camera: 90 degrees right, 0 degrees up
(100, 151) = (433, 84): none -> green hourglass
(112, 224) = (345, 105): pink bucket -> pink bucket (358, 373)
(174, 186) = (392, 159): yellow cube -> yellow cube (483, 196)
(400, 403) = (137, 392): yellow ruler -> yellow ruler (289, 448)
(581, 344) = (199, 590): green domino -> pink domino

━━━━━━━━

-- Task to carry out --
Every line of the data that includes the word "pink" should be copied.

-- Written response --
(112, 224) = (345, 105): pink bucket -> pink bucket (358, 373)
(581, 344) = (199, 590): green domino -> pink domino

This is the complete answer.